> **WORK ORDER**
The answer must be a single number: how many lines in the records below contain the word "plate".

--- AVAILABLE DATA Enclosed Below ---

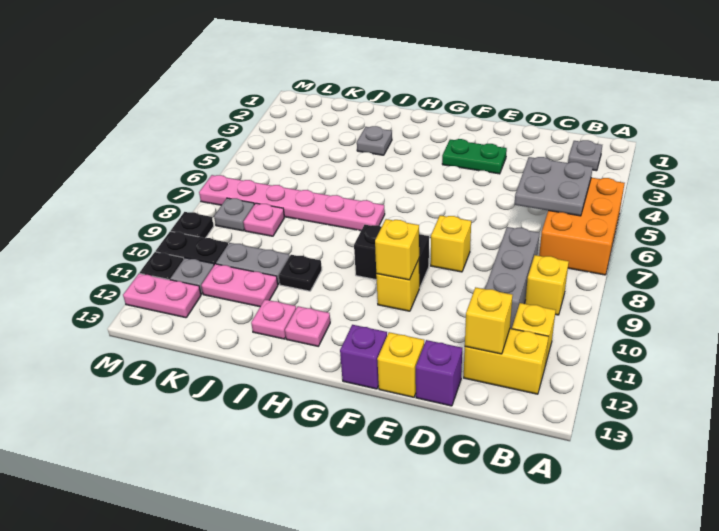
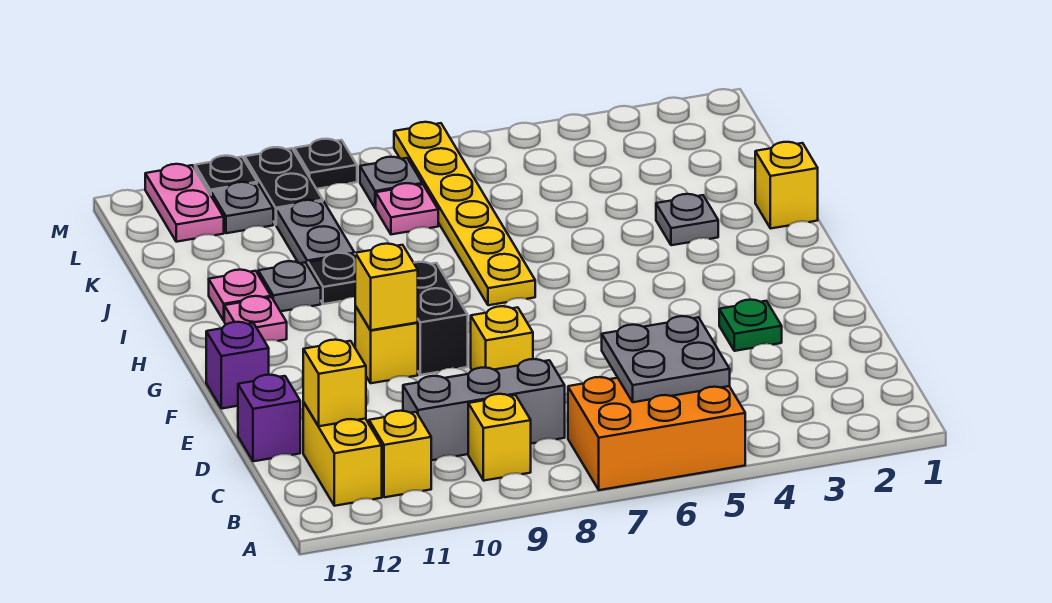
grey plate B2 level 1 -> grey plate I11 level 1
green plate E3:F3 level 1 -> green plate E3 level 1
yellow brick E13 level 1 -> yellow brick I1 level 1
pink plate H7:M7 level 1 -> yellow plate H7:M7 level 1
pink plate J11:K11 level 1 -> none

--- End of Enclosed AVAILABLE DATA ---

> **RESULT OF THE EXERCISE**
4